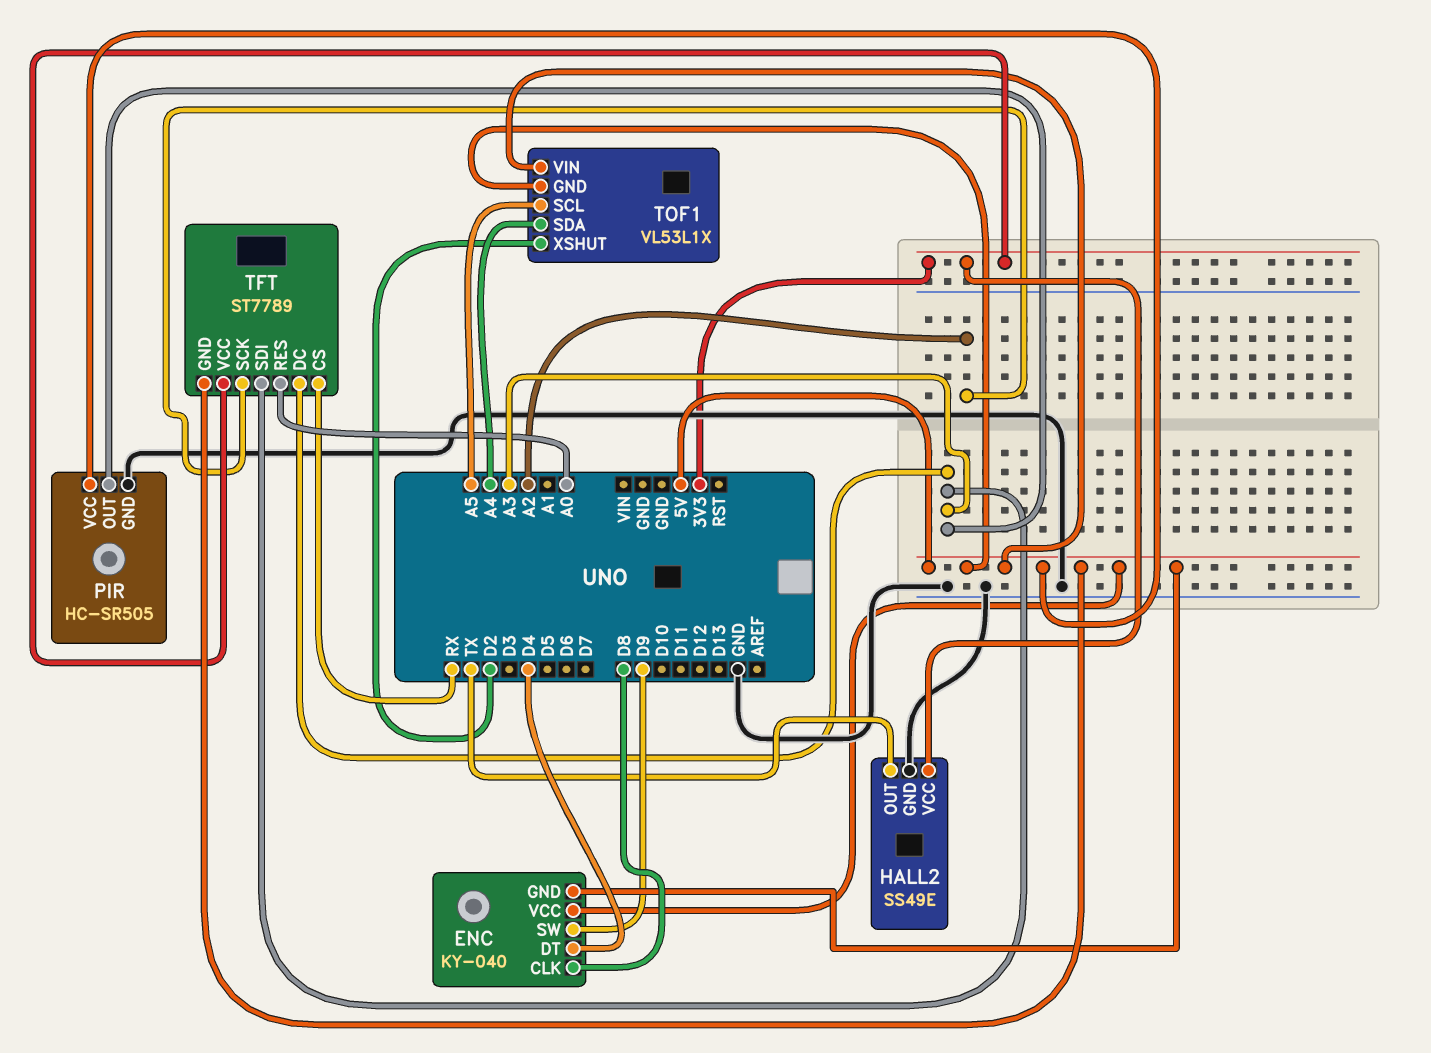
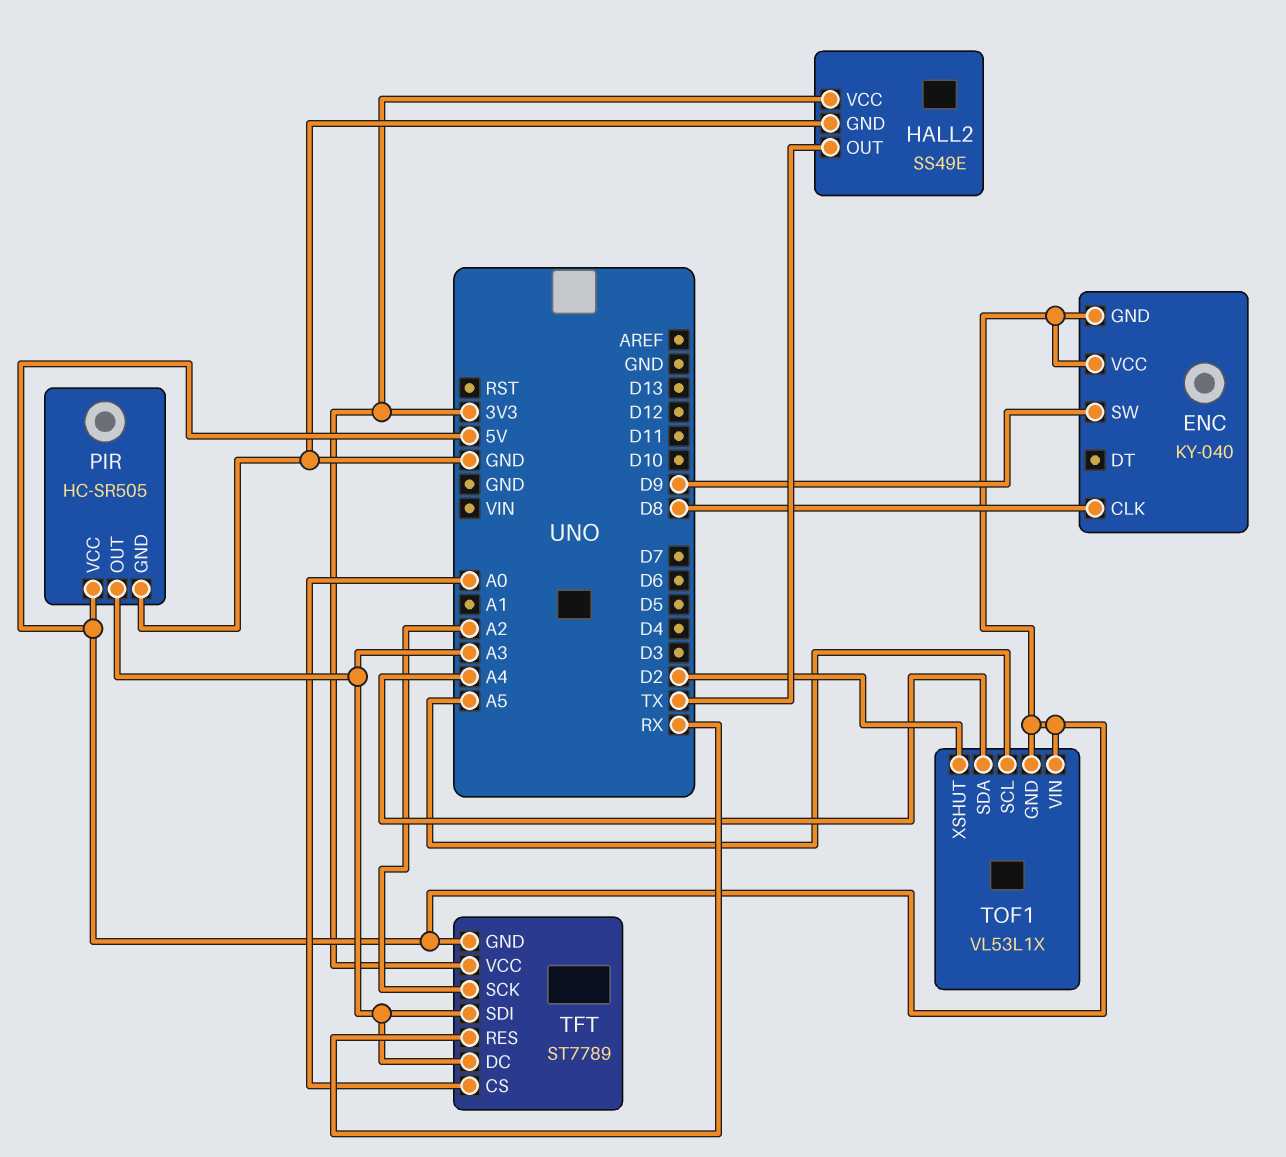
ENC pin DT: D4 -> none
TFT pin CS: RX -> A0
TFT pin RES: A0 -> RX

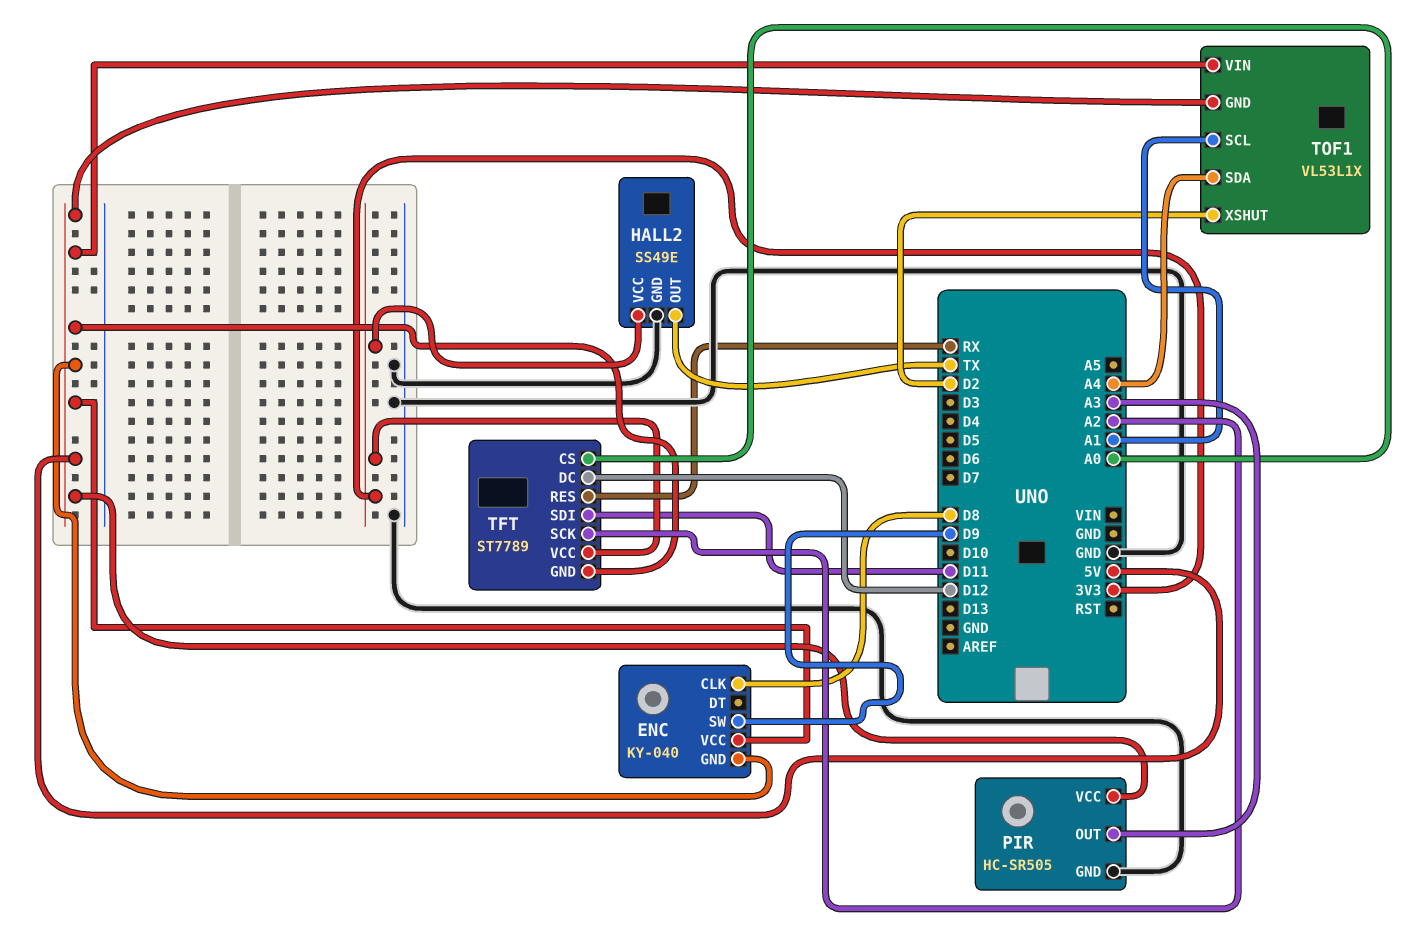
TFT pin DC: A3 -> D12
TFT pin SDI: A3 -> D11
TOF1 pin SCL: A5 -> A1

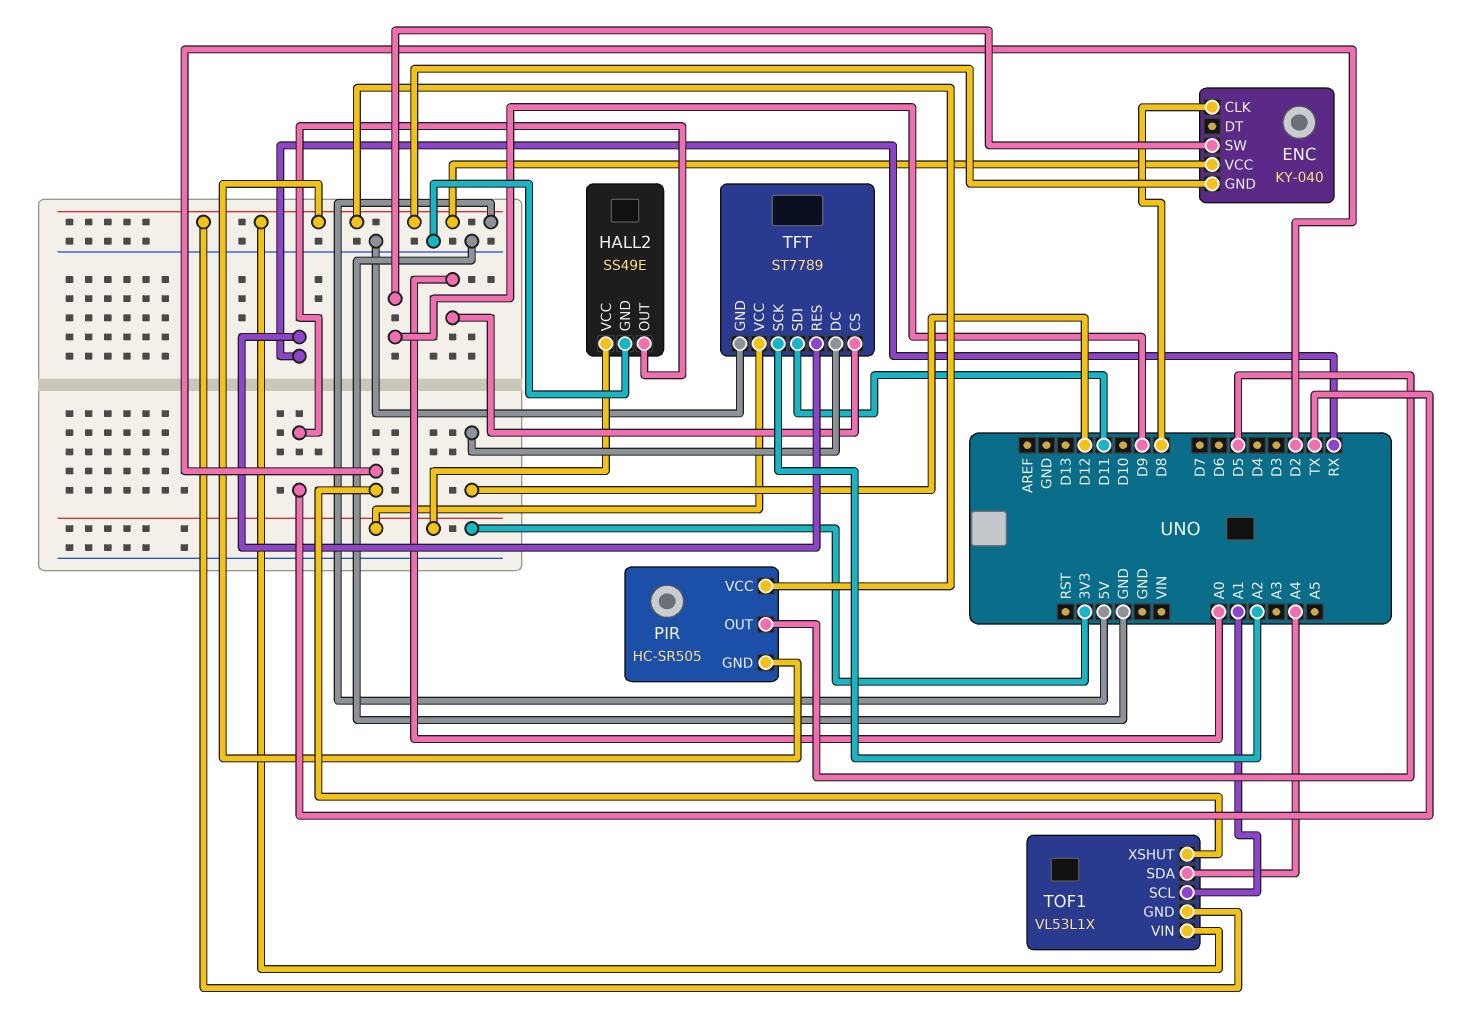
PIR pin GND: GND -> 5V
PIR pin OUT: A3 -> D5
TFT pin GND: 5V -> GND

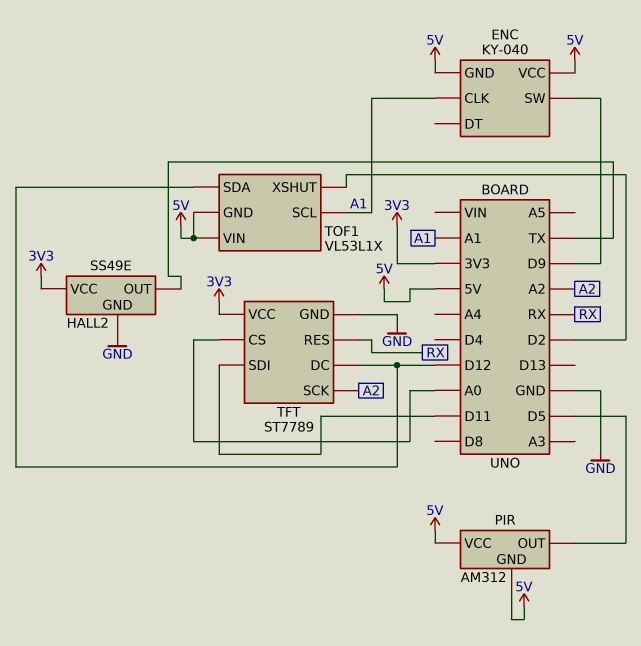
ENC pin CLK: D8 -> A1
PIR: HC-SR505 -> AM312
TOF1 pin SDA: A4 -> D12

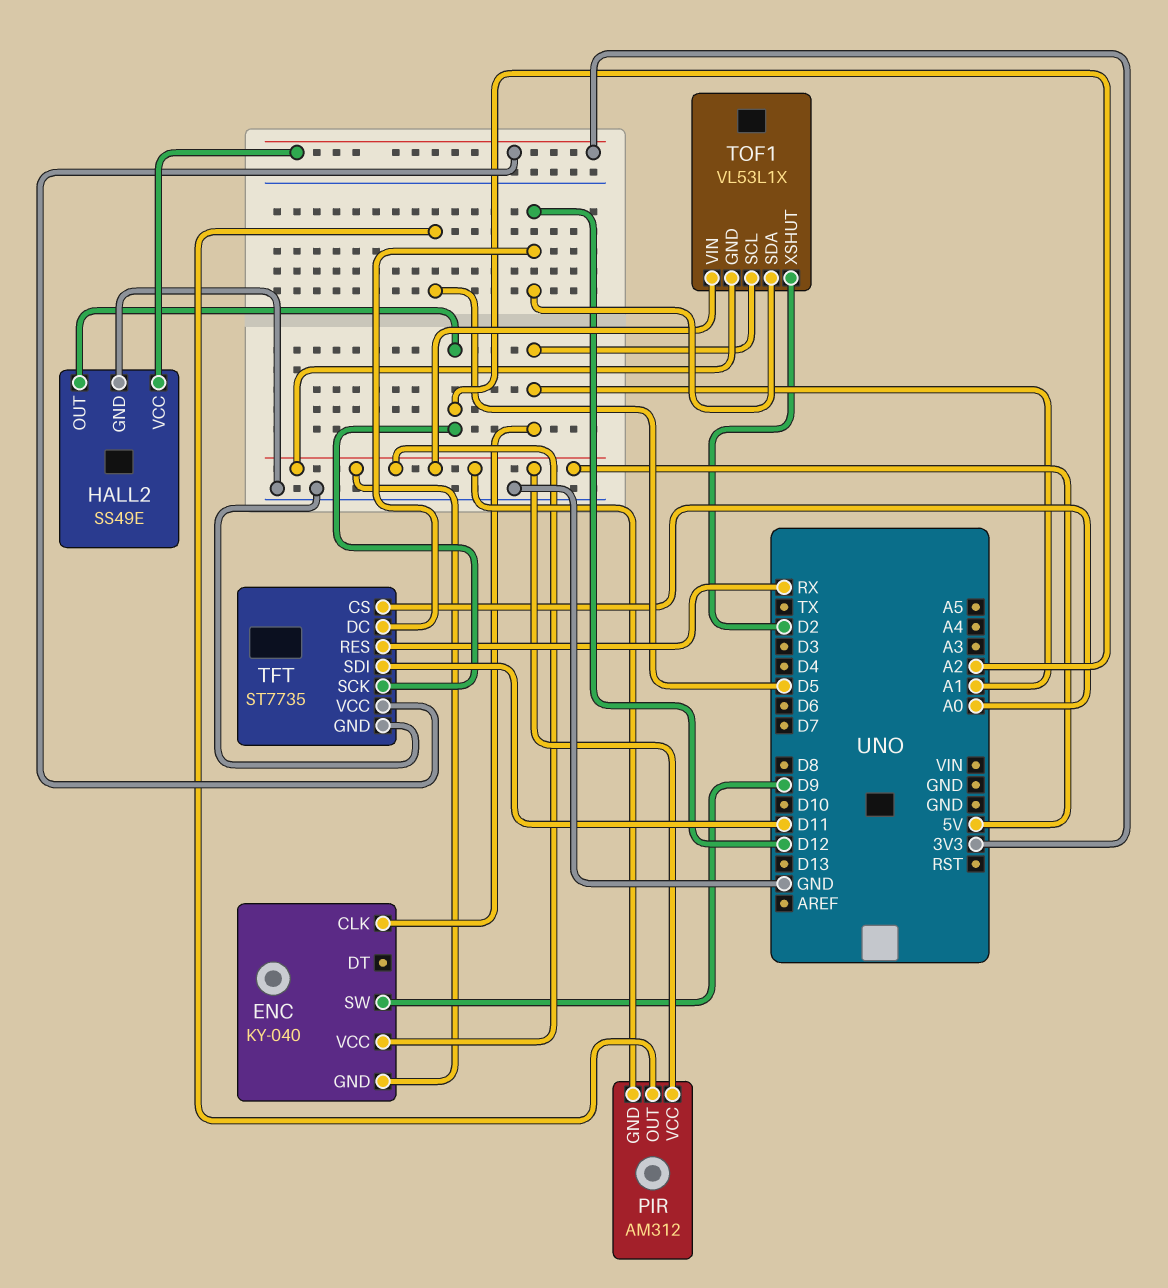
HALL2 pin OUT: TX -> A2
TFT: ST7789 -> ST7735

◆ ◆ ◆ ◆ ◆ ◆ ◆

(WORK ITEM) Write out the data word for word. Any picture is to be skipped.

(RESULT OF THE EXERCISE)
ENC pin DT: D4 -> none
TFT pin CS: RX -> A0
TFT pin RES: A0 -> RX

TFT pin DC: A3 -> D12
TFT pin SDI: A3 -> D11
TOF1 pin SCL: A5 -> A1

PIR pin GND: GND -> 5V
PIR pin OUT: A3 -> D5
TFT pin GND: 5V -> GND

ENC pin CLK: D8 -> A1
PIR: HC-SR505 -> AM312
TOF1 pin SDA: A4 -> D12

HALL2 pin OUT: TX -> A2
TFT: ST7789 -> ST7735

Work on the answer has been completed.